_EXERCISE REQUIREMENTS:_ Please write out all the data that follows exactly, without the pictures.

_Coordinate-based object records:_

=== Section Start ===

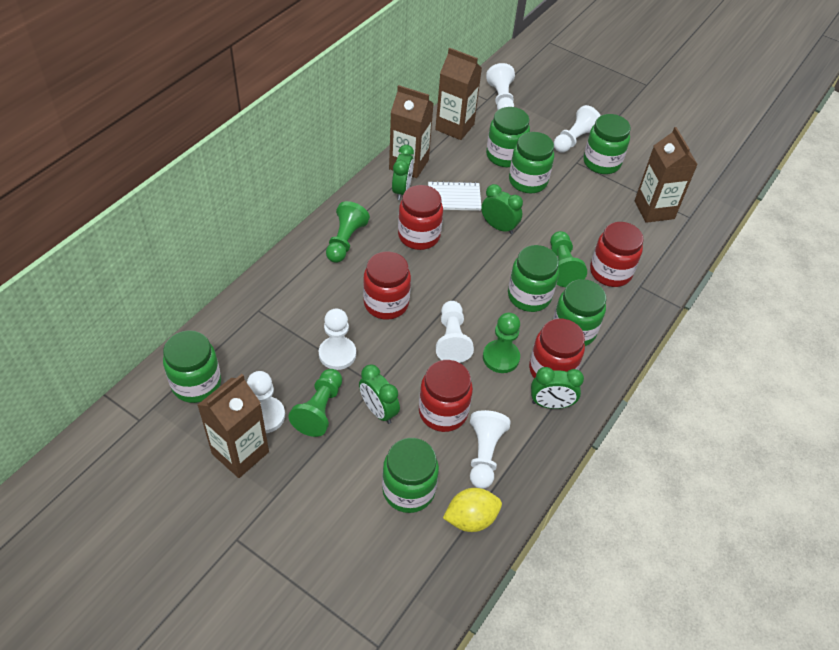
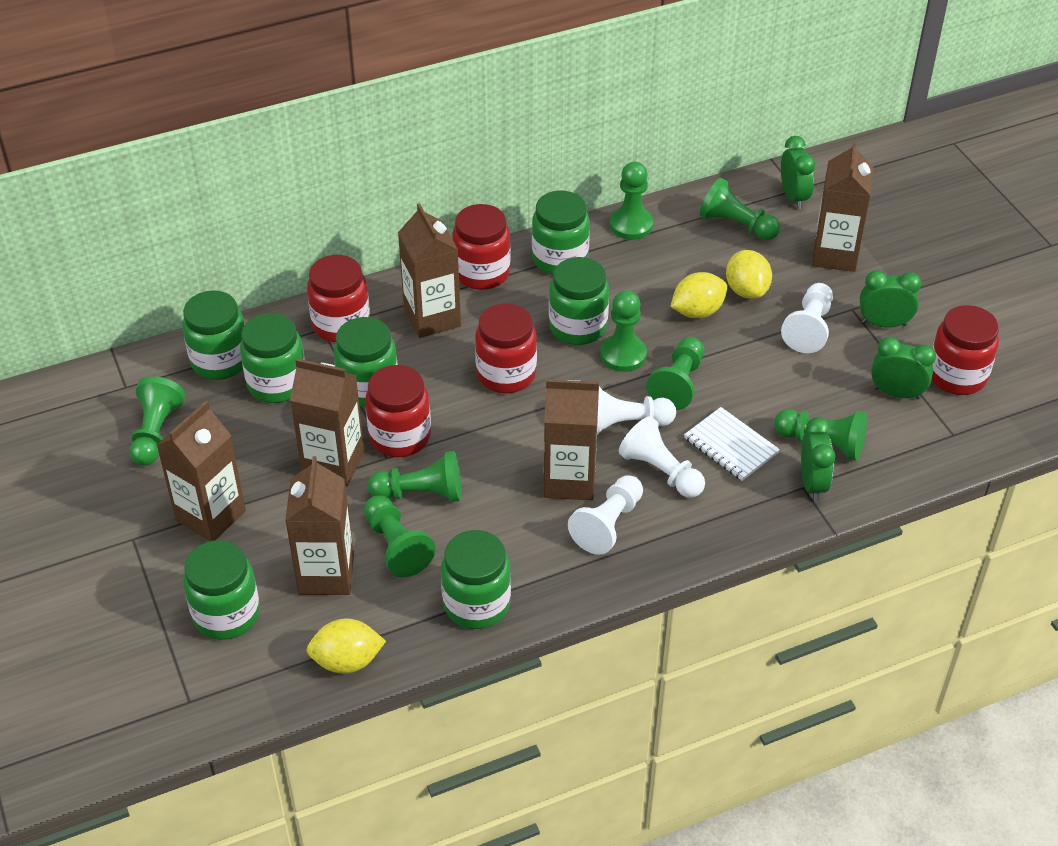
brown carton: 4 -> 6
green pawn: 4 -> 8
white pawn: 6 -> 4
yellow lemon: 1 -> 3

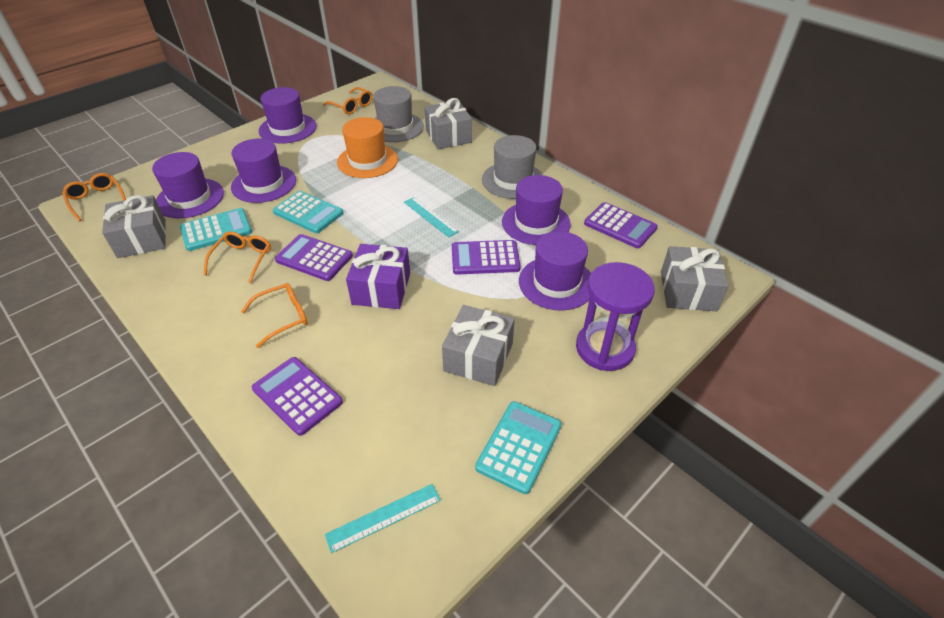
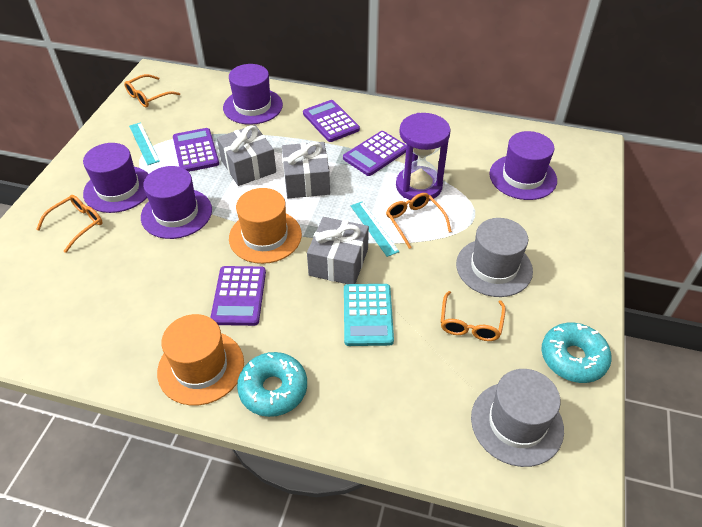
grey gift: 4 -> 3
orange hat: 1 -> 2
purple gift: 1 -> 0
purple hat: 5 -> 4
turquoise calculator: 3 -> 1
turquoise donut: 0 -> 2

=== Section End ===

_ANSWER BOX:_
brown carton: 4 -> 6
green pawn: 4 -> 8
white pawn: 6 -> 4
yellow lemon: 1 -> 3

grey gift: 4 -> 3
orange hat: 1 -> 2
purple gift: 1 -> 0
purple hat: 5 -> 4
turquoise calculator: 3 -> 1
turquoise donut: 0 -> 2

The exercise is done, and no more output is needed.